> [Assignment]:
Repeat only part of the entries. Start at the line that has "(132, 277) = (333, 122): none -> grey truck" and keep going through the last line, exactly as given.

[Before-and-after scene images]
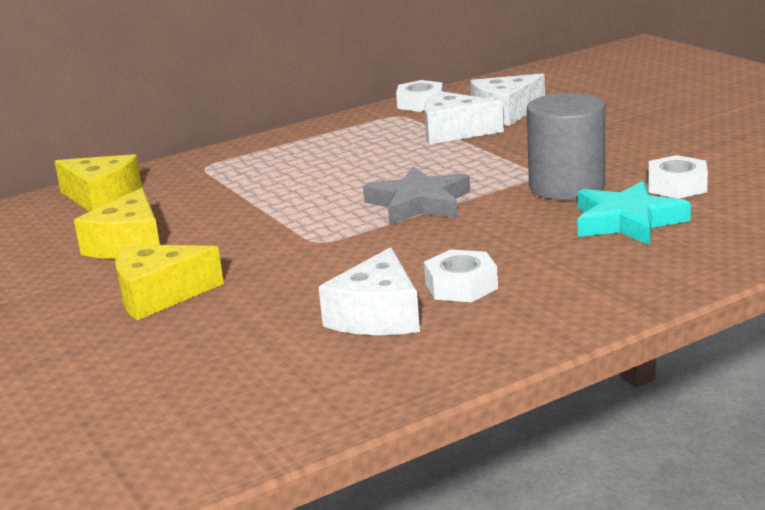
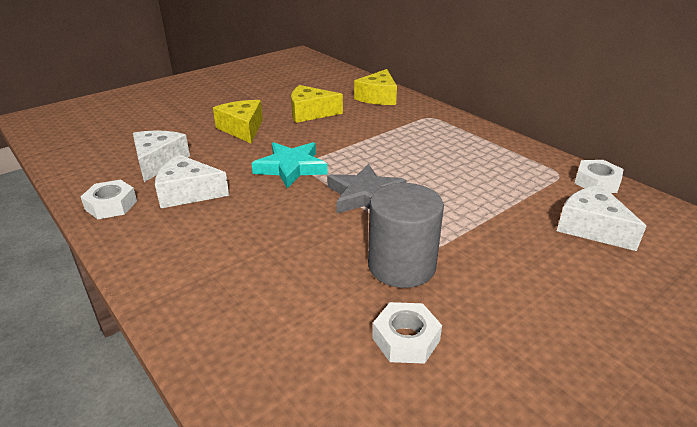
camera: 80 degrees right, 10 degrees up
(454, 132) = (527, 202): white cheese -> white cheese (158, 162)
(461, 286) = (218, 220): white nut -> white nut (111, 205)
(627, 221) = (318, 301): turquoise star -> turquoise star (291, 168)

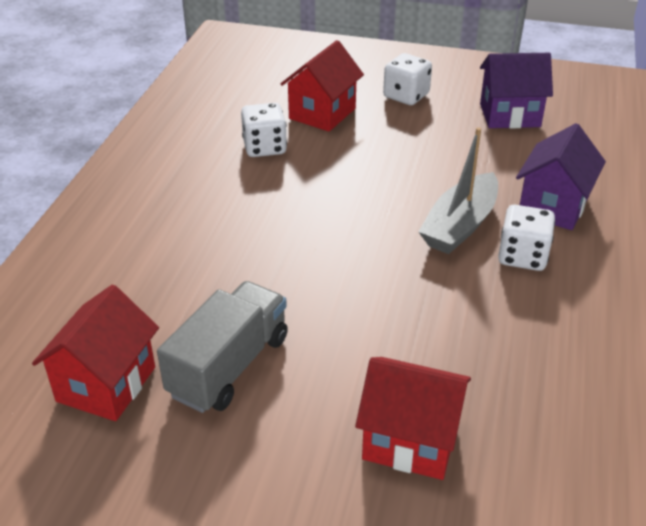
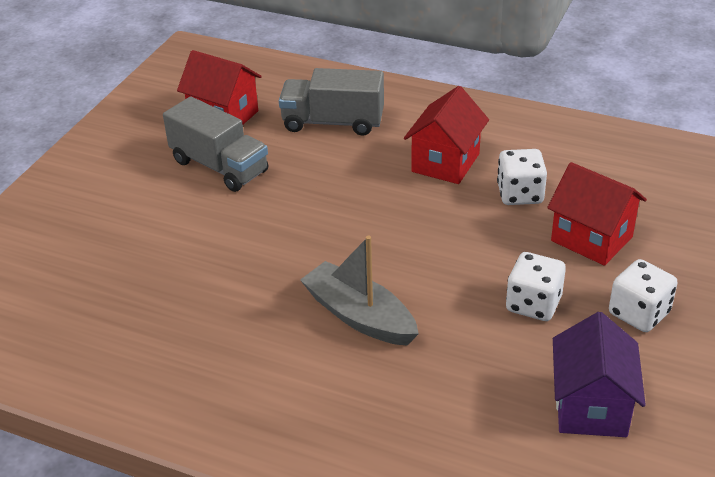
camera: 100 degrees right, 0 degrees up
(132, 277) = (333, 122): none -> grey truck
(410, 441) = (111, 246): red house -> red house (445, 163)
(522, 256) = (298, 353): white dice -> white dice (533, 304)
(553, 206) = (379, 400): purple house -> none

> [Expected answer]:
(132, 277) = (333, 122): none -> grey truck
(410, 441) = (111, 246): red house -> red house (445, 163)
(522, 256) = (298, 353): white dice -> white dice (533, 304)
(553, 206) = (379, 400): purple house -> none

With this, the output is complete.